## EXERCISE PROMPT
State the number of lines in the following data that contain the string "cyan", and nothing else.

[Stored items from a collection]
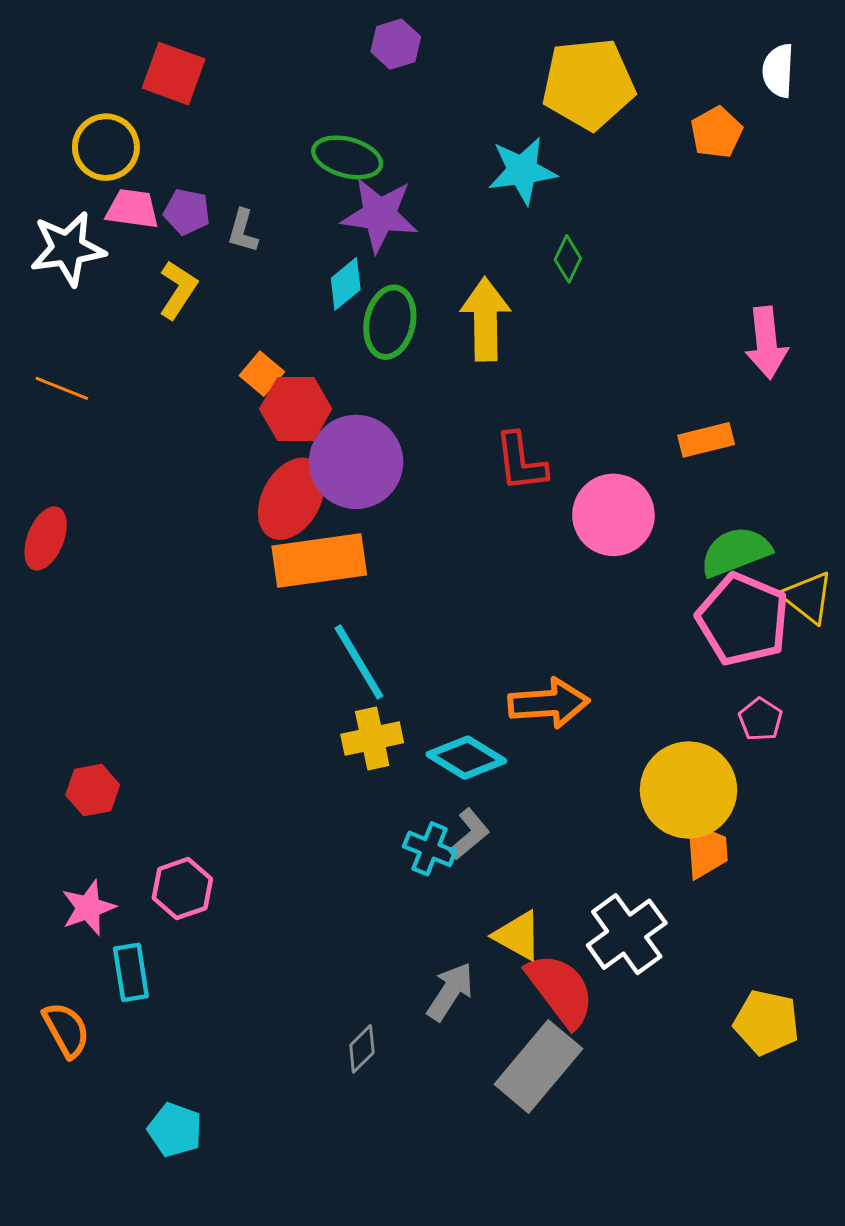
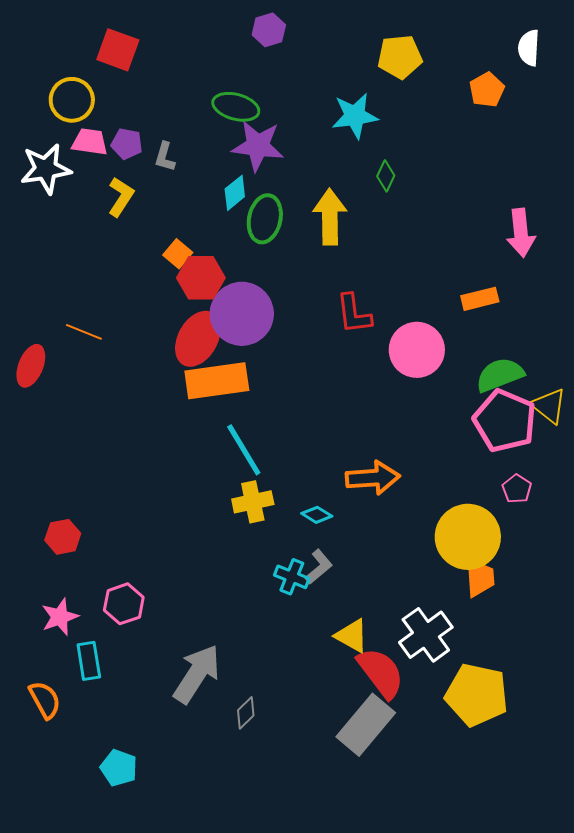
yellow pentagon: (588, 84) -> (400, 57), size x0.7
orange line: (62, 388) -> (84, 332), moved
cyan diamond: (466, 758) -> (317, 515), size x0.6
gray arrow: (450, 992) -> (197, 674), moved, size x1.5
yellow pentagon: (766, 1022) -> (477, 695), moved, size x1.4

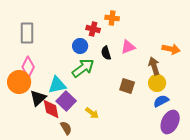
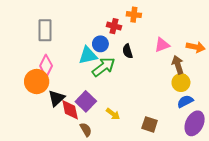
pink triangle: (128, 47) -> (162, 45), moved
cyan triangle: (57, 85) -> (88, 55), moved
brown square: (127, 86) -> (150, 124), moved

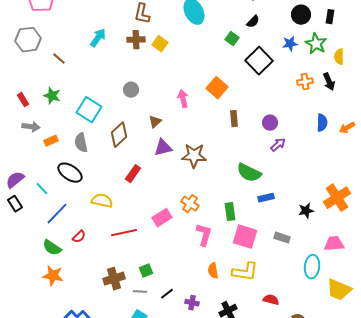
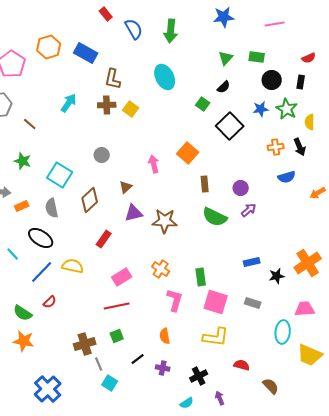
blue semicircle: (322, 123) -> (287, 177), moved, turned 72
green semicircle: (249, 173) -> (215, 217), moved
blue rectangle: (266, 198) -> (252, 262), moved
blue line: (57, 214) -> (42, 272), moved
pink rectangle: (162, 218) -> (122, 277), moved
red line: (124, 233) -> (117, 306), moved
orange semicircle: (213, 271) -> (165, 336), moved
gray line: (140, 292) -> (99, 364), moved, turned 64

## ANSWER BELOW
2